Activity
Exactly as they appear, copy the lines from the start of the entries below to the line containing "GAS3 pin AO: GP8 -> GP26", both ends included.

Material for this exercise

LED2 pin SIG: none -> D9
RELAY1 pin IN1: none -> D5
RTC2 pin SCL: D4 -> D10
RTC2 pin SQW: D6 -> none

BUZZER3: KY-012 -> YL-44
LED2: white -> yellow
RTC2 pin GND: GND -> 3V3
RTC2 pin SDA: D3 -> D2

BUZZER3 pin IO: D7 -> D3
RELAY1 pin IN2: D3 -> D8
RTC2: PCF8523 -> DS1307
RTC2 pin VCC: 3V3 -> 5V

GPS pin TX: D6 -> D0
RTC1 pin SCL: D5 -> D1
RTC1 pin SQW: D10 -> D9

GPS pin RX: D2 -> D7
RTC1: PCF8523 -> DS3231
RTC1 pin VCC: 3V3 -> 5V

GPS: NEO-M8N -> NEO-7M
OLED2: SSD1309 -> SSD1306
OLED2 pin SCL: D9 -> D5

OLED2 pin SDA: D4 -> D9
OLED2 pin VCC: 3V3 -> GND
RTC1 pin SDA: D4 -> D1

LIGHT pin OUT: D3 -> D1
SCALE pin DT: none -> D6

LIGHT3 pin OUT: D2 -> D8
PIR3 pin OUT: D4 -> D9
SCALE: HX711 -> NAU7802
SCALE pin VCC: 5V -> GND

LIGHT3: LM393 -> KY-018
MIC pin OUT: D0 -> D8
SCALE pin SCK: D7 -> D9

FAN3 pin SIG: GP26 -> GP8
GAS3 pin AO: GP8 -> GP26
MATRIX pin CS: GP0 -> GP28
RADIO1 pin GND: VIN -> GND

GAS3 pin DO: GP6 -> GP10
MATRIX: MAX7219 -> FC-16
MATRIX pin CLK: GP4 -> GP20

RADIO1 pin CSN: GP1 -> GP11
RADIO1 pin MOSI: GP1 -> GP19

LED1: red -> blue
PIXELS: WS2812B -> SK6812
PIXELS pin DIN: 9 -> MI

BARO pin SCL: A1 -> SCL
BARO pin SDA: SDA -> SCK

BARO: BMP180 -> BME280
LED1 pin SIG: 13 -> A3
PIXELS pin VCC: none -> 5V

Output
LED2 pin SIG: none -> D9
RELAY1 pin IN1: none -> D5
RTC2 pin SCL: D4 -> D10
RTC2 pin SQW: D6 -> none

BUZZER3: KY-012 -> YL-44
LED2: white -> yellow
RTC2 pin GND: GND -> 3V3
RTC2 pin SDA: D3 -> D2

BUZZER3 pin IO: D7 -> D3
RELAY1 pin IN2: D3 -> D8
RTC2: PCF8523 -> DS1307
RTC2 pin VCC: 3V3 -> 5V

GPS pin TX: D6 -> D0
RTC1 pin SCL: D5 -> D1
RTC1 pin SQW: D10 -> D9

GPS pin RX: D2 -> D7
RTC1: PCF8523 -> DS3231
RTC1 pin VCC: 3V3 -> 5V

GPS: NEO-M8N -> NEO-7M
OLED2: SSD1309 -> SSD1306
OLED2 pin SCL: D9 -> D5

OLED2 pin SDA: D4 -> D9
OLED2 pin VCC: 3V3 -> GND
RTC1 pin SDA: D4 -> D1

LIGHT pin OUT: D3 -> D1
SCALE pin DT: none -> D6

LIGHT3 pin OUT: D2 -> D8
PIR3 pin OUT: D4 -> D9
SCALE: HX711 -> NAU7802
SCALE pin VCC: 5V -> GND

LIGHT3: LM393 -> KY-018
MIC pin OUT: D0 -> D8
SCALE pin SCK: D7 -> D9

FAN3 pin SIG: GP26 -> GP8
GAS3 pin AO: GP8 -> GP26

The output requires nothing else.